=== Begin Enclosure ===

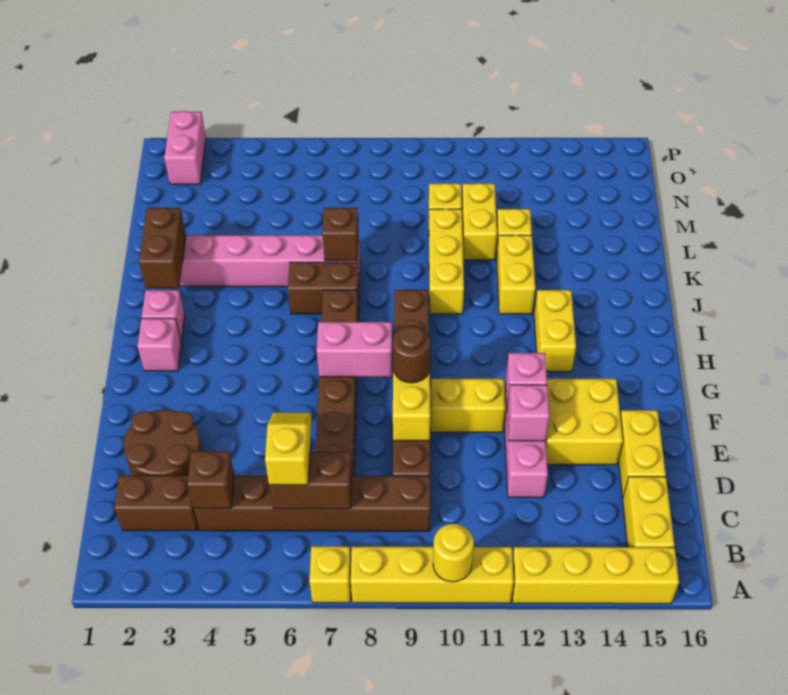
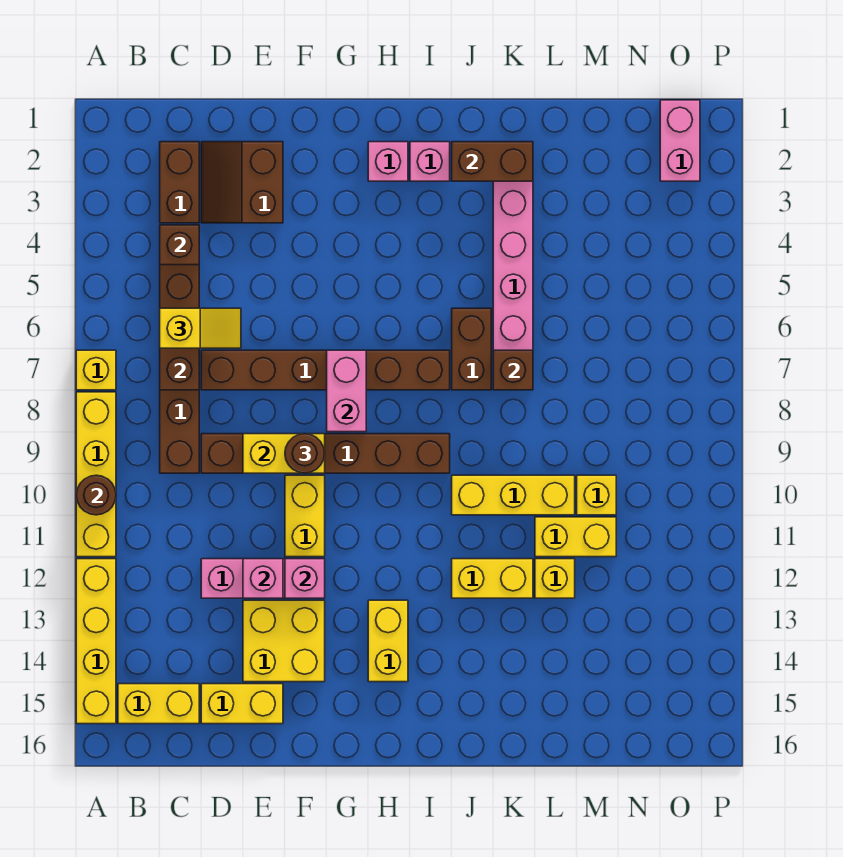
yellow round brick A10 level 2 -> brown round brick A10 level 2
brown round brick D2:E3 level 1 -> brown slope D2:E3 level 1 top E
yellow brick H13:I13 level 1 -> yellow brick H13:H14 level 1
pink brick O2:P2 level 1 -> pink brick O1:O2 level 1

=== End Enclosure ===

ASSIGNED TASK —
Give an exact copy of the material, leaving out every picture.

EXERCISE SOLUTION —
yellow round brick A10 level 2 -> brown round brick A10 level 2
brown round brick D2:E3 level 1 -> brown slope D2:E3 level 1 top E
yellow brick H13:I13 level 1 -> yellow brick H13:H14 level 1
pink brick O2:P2 level 1 -> pink brick O1:O2 level 1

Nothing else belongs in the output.